TASK:
Go through the data and copy each line that holds "square".

DATA FOR THIS EXERCISE:
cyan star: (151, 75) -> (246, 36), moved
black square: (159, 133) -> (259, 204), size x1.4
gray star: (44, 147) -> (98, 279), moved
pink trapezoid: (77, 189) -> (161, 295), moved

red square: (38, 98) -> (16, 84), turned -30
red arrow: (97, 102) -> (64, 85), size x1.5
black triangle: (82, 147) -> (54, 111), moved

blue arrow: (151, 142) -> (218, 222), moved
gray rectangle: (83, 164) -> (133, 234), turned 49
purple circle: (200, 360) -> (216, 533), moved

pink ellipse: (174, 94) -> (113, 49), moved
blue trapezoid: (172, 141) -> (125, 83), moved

* * *

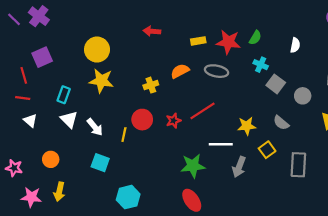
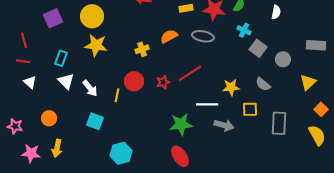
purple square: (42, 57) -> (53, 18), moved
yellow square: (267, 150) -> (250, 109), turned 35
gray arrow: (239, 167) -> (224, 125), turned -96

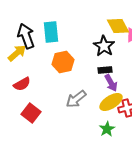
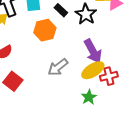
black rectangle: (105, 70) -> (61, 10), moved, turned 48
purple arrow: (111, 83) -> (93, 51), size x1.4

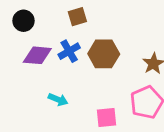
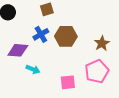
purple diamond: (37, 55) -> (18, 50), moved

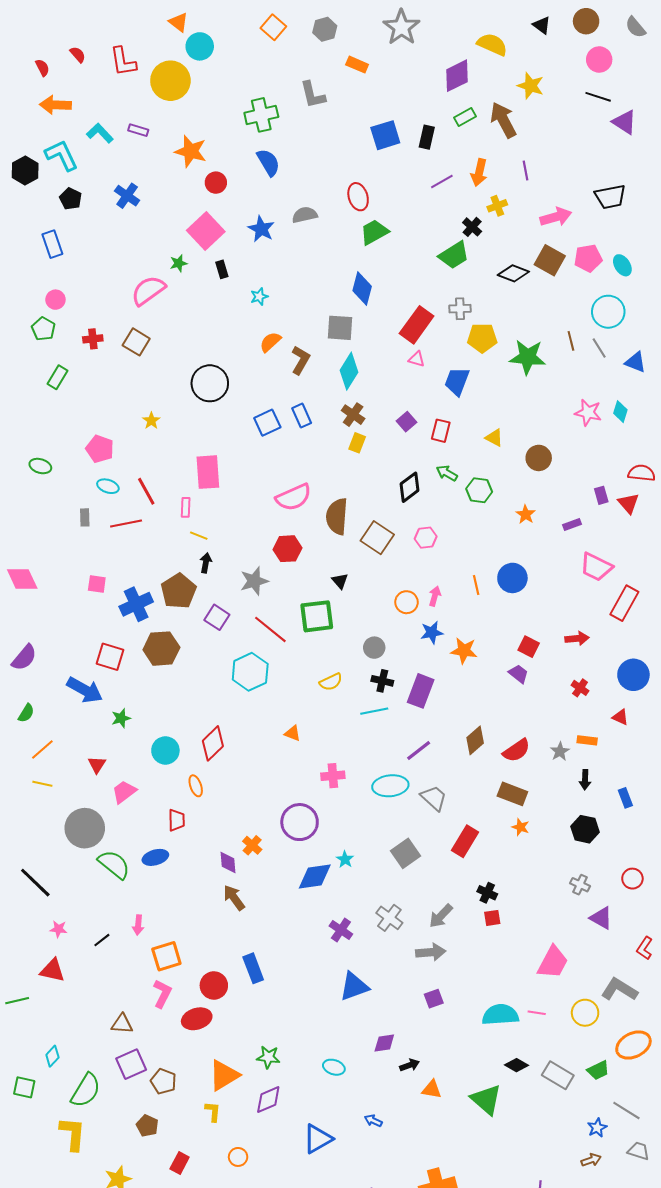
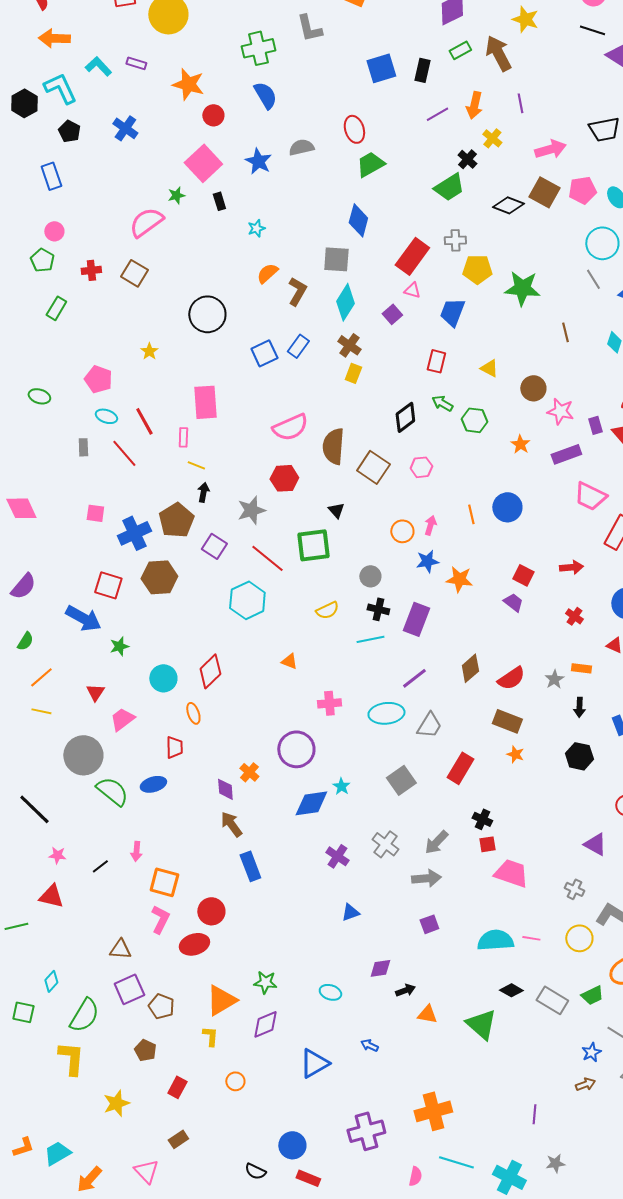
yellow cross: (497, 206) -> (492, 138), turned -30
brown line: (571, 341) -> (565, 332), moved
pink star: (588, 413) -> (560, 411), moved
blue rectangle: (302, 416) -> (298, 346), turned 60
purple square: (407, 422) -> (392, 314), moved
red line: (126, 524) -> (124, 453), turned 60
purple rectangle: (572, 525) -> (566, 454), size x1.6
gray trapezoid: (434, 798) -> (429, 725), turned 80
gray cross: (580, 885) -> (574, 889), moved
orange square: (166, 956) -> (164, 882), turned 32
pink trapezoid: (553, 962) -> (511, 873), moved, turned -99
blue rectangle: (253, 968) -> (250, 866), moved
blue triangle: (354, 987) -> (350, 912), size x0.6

ANSWER FOR THIS EXERCISE:
black square: (159, 133) -> (259, 204), size x1.4
red square: (38, 98) -> (16, 84), turned -30
purple square: (42, 57) -> (53, 18), moved
yellow square: (267, 150) -> (250, 109), turned 35
purple square: (407, 422) -> (392, 314), moved
orange square: (166, 956) -> (164, 882), turned 32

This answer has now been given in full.